§ Exercise objective
In the records below, find the line with "camera: 20 degrees left, 5 degrees up" and the line with "(411, 226) = (537, 363): blue". Print both exactly, along with every line between them, and no other line.

§ Data for this task

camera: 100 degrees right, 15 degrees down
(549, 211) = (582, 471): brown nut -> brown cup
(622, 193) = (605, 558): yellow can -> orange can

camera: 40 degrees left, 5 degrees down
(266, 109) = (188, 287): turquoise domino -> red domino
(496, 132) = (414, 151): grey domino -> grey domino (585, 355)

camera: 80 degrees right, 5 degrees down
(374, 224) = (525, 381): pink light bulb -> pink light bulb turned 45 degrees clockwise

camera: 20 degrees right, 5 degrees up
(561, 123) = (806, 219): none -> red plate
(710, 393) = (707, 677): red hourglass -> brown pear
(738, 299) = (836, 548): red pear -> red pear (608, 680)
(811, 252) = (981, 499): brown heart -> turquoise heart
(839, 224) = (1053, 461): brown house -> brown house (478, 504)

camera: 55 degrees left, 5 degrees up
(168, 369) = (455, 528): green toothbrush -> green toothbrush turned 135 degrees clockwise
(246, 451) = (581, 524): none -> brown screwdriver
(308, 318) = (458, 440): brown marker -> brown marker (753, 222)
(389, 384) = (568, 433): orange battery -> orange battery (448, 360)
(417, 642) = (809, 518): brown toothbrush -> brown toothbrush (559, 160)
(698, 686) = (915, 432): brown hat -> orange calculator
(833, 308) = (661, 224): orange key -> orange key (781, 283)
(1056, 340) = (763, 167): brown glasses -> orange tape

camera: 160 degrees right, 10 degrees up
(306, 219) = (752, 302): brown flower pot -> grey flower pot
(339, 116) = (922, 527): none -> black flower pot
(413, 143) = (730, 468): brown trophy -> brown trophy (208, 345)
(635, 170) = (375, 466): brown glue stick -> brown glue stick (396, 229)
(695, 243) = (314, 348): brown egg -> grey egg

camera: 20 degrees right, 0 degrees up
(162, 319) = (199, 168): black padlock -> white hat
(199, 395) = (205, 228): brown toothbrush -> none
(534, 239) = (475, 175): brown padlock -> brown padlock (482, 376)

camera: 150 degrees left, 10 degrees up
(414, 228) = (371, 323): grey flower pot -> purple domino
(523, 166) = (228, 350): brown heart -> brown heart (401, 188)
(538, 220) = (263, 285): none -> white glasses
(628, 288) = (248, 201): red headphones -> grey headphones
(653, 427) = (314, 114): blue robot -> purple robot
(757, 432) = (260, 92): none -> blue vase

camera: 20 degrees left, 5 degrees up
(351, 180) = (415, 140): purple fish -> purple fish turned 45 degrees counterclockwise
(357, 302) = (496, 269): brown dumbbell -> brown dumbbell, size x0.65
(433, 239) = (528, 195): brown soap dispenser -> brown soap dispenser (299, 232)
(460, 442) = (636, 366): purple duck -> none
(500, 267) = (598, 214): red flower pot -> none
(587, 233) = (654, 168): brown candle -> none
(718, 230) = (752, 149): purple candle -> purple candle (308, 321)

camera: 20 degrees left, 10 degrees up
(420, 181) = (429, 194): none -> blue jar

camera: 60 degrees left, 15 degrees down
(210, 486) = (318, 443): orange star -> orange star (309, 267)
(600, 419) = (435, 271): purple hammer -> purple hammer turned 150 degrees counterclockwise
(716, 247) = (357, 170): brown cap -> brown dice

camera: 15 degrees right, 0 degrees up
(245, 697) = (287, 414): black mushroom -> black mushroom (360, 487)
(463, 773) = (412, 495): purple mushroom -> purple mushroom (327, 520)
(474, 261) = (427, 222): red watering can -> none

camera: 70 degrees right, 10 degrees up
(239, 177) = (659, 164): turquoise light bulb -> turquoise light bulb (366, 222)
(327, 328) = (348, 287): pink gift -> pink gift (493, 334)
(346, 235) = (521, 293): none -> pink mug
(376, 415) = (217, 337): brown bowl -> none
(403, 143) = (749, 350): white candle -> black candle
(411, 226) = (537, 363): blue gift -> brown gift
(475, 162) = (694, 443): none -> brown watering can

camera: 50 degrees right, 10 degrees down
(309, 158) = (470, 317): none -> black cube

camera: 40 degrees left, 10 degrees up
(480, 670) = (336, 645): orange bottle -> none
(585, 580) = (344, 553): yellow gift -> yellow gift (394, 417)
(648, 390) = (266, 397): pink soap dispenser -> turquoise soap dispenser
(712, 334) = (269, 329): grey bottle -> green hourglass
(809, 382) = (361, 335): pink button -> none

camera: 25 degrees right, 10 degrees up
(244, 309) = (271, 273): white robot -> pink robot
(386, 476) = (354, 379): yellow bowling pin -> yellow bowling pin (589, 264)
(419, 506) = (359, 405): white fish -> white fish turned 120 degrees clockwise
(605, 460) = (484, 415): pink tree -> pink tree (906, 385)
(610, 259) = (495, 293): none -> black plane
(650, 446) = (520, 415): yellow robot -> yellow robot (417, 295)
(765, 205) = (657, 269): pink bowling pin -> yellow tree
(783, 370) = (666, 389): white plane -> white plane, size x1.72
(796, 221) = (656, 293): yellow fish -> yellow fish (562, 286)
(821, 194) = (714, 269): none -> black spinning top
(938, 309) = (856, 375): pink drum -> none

§ Your response
camera: 20 degrees left, 5 degrees up
(351, 180) = (415, 140): purple fish -> purple fish turned 45 degrees counterclockwise
(357, 302) = (496, 269): brown dumbbell -> brown dumbbell, size x0.65
(433, 239) = (528, 195): brown soap dispenser -> brown soap dispenser (299, 232)
(460, 442) = (636, 366): purple duck -> none
(500, 267) = (598, 214): red flower pot -> none
(587, 233) = (654, 168): brown candle -> none
(718, 230) = (752, 149): purple candle -> purple candle (308, 321)

camera: 20 degrees left, 10 degrees up
(420, 181) = (429, 194): none -> blue jar

camera: 60 degrees left, 15 degrees down
(210, 486) = (318, 443): orange star -> orange star (309, 267)
(600, 419) = (435, 271): purple hammer -> purple hammer turned 150 degrees counterclockwise
(716, 247) = (357, 170): brown cap -> brown dice

camera: 15 degrees right, 0 degrees up
(245, 697) = (287, 414): black mushroom -> black mushroom (360, 487)
(463, 773) = (412, 495): purple mushroom -> purple mushroom (327, 520)
(474, 261) = (427, 222): red watering can -> none

camera: 70 degrees right, 10 degrees up
(239, 177) = (659, 164): turquoise light bulb -> turquoise light bulb (366, 222)
(327, 328) = (348, 287): pink gift -> pink gift (493, 334)
(346, 235) = (521, 293): none -> pink mug
(376, 415) = (217, 337): brown bowl -> none
(403, 143) = (749, 350): white candle -> black candle
(411, 226) = (537, 363): blue gift -> brown gift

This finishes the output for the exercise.